→ **TASK**:
Could you retype exactly the lines running from the line with "IC1 pin OUT: +9V -> none" to the end of the data, both included, and nothing else?

→ **MATERIAL PROVIDED**:
----------------
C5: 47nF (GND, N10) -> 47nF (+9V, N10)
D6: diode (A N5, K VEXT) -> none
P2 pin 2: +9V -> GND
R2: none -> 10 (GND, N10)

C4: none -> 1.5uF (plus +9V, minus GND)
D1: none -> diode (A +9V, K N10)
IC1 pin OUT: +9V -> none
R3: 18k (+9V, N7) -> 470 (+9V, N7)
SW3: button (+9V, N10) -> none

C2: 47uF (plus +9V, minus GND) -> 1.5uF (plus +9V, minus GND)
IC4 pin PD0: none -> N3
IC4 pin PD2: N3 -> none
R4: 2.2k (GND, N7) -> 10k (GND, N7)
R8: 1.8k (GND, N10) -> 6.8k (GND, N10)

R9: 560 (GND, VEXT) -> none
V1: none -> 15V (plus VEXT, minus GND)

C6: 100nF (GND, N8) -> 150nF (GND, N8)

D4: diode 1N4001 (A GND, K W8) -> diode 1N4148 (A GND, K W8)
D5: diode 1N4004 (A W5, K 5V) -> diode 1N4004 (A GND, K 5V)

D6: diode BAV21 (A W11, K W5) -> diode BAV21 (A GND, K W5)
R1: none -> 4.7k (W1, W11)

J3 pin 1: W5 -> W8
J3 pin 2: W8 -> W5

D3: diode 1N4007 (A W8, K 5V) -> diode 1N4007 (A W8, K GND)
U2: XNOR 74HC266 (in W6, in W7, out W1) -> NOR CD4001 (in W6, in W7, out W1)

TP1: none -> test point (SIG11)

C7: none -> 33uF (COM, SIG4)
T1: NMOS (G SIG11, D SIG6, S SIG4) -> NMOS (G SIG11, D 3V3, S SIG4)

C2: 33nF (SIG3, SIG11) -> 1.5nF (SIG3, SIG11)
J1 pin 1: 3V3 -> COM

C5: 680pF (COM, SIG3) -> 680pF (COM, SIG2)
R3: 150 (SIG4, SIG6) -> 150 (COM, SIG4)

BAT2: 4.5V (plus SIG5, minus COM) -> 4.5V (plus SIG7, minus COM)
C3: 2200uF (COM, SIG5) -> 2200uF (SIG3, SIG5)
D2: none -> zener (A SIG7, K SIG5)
----------------
→ **TASK RESULT**:
IC1 pin OUT: +9V -> none
R3: 18k (+9V, N7) -> 470 (+9V, N7)
SW3: button (+9V, N10) -> none

C2: 47uF (plus +9V, minus GND) -> 1.5uF (plus +9V, minus GND)
IC4 pin PD0: none -> N3
IC4 pin PD2: N3 -> none
R4: 2.2k (GND, N7) -> 10k (GND, N7)
R8: 1.8k (GND, N10) -> 6.8k (GND, N10)

R9: 560 (GND, VEXT) -> none
V1: none -> 15V (plus VEXT, minus GND)

C6: 100nF (GND, N8) -> 150nF (GND, N8)

D4: diode 1N4001 (A GND, K W8) -> diode 1N4148 (A GND, K W8)
D5: diode 1N4004 (A W5, K 5V) -> diode 1N4004 (A GND, K 5V)

D6: diode BAV21 (A W11, K W5) -> diode BAV21 (A GND, K W5)
R1: none -> 4.7k (W1, W11)

J3 pin 1: W5 -> W8
J3 pin 2: W8 -> W5

D3: diode 1N4007 (A W8, K 5V) -> diode 1N4007 (A W8, K GND)
U2: XNOR 74HC266 (in W6, in W7, out W1) -> NOR CD4001 (in W6, in W7, out W1)

TP1: none -> test point (SIG11)

C7: none -> 33uF (COM, SIG4)
T1: NMOS (G SIG11, D SIG6, S SIG4) -> NMOS (G SIG11, D 3V3, S SIG4)

C2: 33nF (SIG3, SIG11) -> 1.5nF (SIG3, SIG11)
J1 pin 1: 3V3 -> COM

C5: 680pF (COM, SIG3) -> 680pF (COM, SIG2)
R3: 150 (SIG4, SIG6) -> 150 (COM, SIG4)

BAT2: 4.5V (plus SIG5, minus COM) -> 4.5V (plus SIG7, minus COM)
C3: 2200uF (COM, SIG5) -> 2200uF (SIG3, SIG5)
D2: none -> zener (A SIG7, K SIG5)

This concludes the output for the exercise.